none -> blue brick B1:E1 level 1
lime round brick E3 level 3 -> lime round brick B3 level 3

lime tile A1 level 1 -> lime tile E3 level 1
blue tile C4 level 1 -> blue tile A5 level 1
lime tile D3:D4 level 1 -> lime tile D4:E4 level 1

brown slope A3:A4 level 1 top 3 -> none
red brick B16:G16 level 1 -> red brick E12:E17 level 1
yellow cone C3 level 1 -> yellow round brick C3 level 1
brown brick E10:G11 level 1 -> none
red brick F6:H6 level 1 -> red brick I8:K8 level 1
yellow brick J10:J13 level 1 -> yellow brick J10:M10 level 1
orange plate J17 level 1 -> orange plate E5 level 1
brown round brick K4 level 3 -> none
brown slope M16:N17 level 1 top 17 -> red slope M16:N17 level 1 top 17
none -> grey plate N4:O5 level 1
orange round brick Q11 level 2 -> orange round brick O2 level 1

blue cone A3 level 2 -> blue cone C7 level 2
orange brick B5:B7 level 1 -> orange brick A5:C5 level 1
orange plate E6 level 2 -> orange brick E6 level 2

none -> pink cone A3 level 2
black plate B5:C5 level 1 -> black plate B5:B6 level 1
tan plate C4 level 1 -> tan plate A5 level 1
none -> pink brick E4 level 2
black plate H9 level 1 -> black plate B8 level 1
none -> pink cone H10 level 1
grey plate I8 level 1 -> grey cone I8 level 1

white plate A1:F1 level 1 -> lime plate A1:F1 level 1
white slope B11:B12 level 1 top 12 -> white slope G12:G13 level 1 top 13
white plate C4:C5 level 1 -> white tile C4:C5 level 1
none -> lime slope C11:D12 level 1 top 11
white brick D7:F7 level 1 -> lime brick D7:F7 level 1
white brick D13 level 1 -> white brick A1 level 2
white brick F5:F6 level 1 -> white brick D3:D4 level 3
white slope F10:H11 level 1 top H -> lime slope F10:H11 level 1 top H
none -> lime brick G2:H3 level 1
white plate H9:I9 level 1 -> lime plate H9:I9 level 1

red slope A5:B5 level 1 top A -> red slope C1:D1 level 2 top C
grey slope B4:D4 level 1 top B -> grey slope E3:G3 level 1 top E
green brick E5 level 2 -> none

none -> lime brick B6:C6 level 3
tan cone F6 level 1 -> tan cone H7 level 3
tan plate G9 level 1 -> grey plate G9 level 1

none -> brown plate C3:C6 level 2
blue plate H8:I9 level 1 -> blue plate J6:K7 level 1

========

● **AIM OF THE TASK**: How many lines in this material contain the string "blue"? Only the number is wanted.

● **WRITTEN SOLUTION**: 4